Exact copies of the lines from the line containing "Trace the roads" through the last line of the entries below are the whole answer.
──────────────────────────────
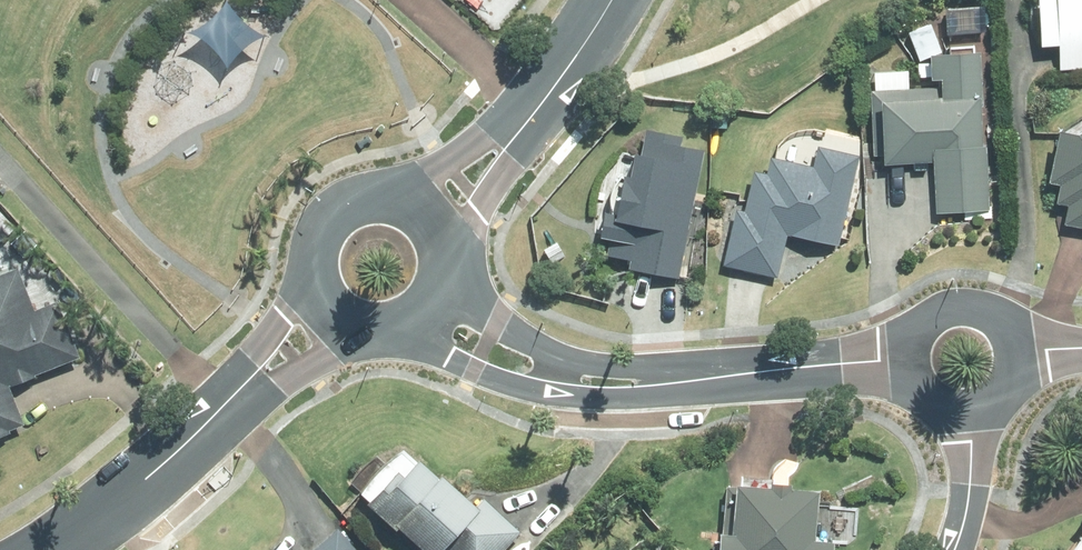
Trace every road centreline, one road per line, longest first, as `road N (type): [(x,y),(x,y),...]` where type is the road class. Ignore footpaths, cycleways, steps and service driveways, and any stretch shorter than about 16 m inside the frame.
road 1 (residential): [(684,381),(621,399),(548,393),(477,371),(399,329)]
road 2 (residential): [(447,277),(504,330),(560,356),(684,381)]
road 3 (residential): [(684,381),(914,374)]
road 4 (tertiary): [(50,549),(169,469),(228,411)]
road 5 (residential): [(914,374),(924,325),(952,308),(1000,320),(1017,367)]
road 6 (tertiary): [(541,105),(483,211),(447,253)]
road 7 (tertiary): [(406,201),(541,105)]
road 8 (tertiary): [(361,329),(228,411)]
road 9 (tertiary): [(317,289),(315,245),(341,209),(361,199),(406,201)]
road 10 (tertiary): [(228,411),(317,289)]
road 11 (residential): [(976,410),(971,492),(954,549)]
road 12 (tertiary): [(610,0),(541,105)]

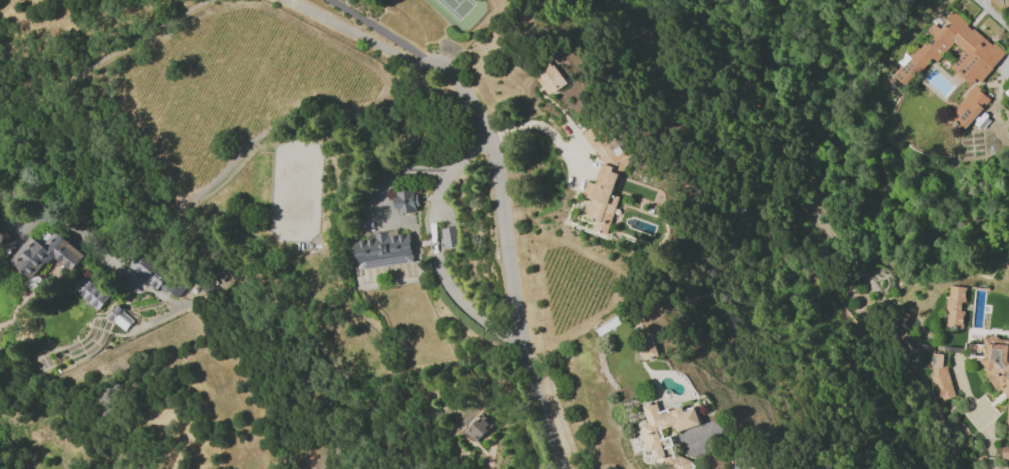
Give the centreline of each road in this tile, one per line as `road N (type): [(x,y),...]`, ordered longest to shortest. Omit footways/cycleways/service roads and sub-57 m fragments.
road 1 (residential): [(560,468),(509,282),(491,139),(475,114)]
road 2 (residential): [(475,114),(449,69),(423,61),(427,86),(475,114)]

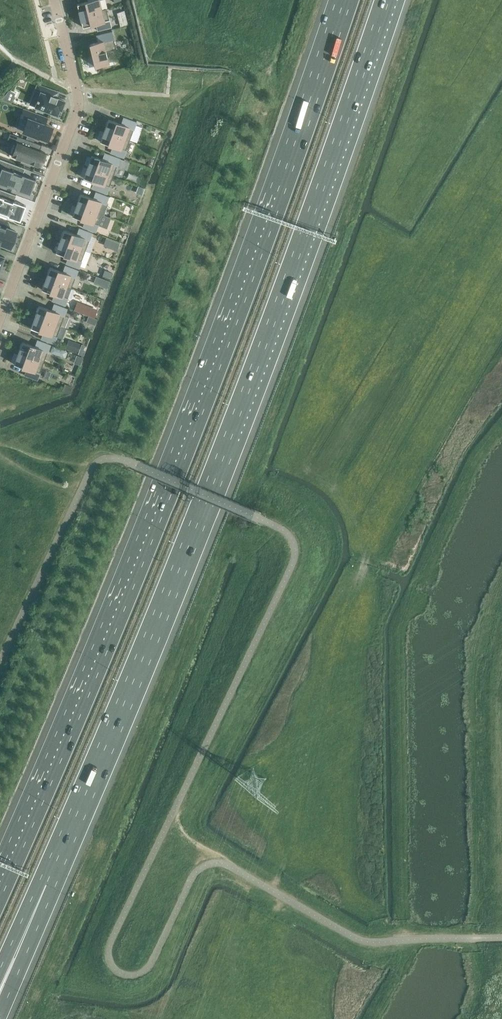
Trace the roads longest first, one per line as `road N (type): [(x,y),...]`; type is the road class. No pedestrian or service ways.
road 1 (motorway): [(46,883),(161,617),(392,0)]
road 2 (motorway): [(345,0),(220,347),(0,880)]
road 3 (residential): [(56,0),(80,103),(0,321)]
road 4 (motorway): [(0,1014),(46,883)]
──────────────────────────────
[Task answer]
Trace the roads longest first, one per line as `road N (type): [(x,y),...]`; type is the road class. No pedestrian or service ways.
road 1 (motorway): [(46,883),(161,617),(392,0)]
road 2 (motorway): [(345,0),(220,347),(0,880)]
road 3 (residential): [(56,0),(80,103),(0,321)]
road 4 (motorway): [(0,1014),(46,883)]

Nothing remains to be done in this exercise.